= Beginning of Section =

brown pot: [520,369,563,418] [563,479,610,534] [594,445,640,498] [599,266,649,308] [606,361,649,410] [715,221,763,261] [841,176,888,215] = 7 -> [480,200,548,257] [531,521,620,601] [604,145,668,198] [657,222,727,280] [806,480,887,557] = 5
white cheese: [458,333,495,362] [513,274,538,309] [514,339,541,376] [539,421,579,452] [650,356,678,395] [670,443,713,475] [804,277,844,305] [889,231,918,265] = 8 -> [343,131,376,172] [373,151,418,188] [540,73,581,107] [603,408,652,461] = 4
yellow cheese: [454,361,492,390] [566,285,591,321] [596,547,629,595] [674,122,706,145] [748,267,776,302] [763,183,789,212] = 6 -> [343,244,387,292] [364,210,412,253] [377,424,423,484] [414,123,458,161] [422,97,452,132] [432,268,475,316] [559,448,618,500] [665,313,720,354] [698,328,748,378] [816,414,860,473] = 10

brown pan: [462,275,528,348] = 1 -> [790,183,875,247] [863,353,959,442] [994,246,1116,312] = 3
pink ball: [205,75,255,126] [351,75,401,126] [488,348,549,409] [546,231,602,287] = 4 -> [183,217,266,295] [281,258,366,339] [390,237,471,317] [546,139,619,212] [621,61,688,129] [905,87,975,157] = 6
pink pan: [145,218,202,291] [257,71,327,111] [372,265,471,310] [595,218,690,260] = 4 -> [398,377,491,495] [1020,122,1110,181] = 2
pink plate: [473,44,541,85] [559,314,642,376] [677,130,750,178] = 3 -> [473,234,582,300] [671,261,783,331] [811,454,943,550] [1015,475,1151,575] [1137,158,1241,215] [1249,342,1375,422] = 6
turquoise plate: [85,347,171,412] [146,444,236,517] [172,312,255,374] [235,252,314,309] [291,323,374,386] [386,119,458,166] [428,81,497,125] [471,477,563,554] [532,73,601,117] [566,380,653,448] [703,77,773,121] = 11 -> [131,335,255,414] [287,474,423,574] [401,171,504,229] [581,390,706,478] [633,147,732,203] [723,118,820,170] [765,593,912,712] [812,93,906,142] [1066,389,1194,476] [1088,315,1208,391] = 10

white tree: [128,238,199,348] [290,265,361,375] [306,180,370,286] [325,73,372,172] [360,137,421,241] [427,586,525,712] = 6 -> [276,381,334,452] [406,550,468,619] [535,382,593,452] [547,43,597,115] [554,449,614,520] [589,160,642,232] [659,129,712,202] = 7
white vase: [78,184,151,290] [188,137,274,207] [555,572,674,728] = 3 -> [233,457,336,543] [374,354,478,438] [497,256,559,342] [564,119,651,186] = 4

= End of Section =

### Brief
The answer is the records above restated word for word from their opening line through the line that holds "yellow cheese: [454,361,492,390]", both included, and nothing else.

### Problem solution
brown pot: [520,369,563,418] [563,479,610,534] [594,445,640,498] [599,266,649,308] [606,361,649,410] [715,221,763,261] [841,176,888,215] = 7 -> [480,200,548,257] [531,521,620,601] [604,145,668,198] [657,222,727,280] [806,480,887,557] = 5
white cheese: [458,333,495,362] [513,274,538,309] [514,339,541,376] [539,421,579,452] [650,356,678,395] [670,443,713,475] [804,277,844,305] [889,231,918,265] = 8 -> [343,131,376,172] [373,151,418,188] [540,73,581,107] [603,408,652,461] = 4
yellow cheese: [454,361,492,390] [566,285,591,321] [596,547,629,595] [674,122,706,145] [748,267,776,302] [763,183,789,212] = 6 -> [343,244,387,292] [364,210,412,253] [377,424,423,484] [414,123,458,161] [422,97,452,132] [432,268,475,316] [559,448,618,500] [665,313,720,354] [698,328,748,378] [816,414,860,473] = 10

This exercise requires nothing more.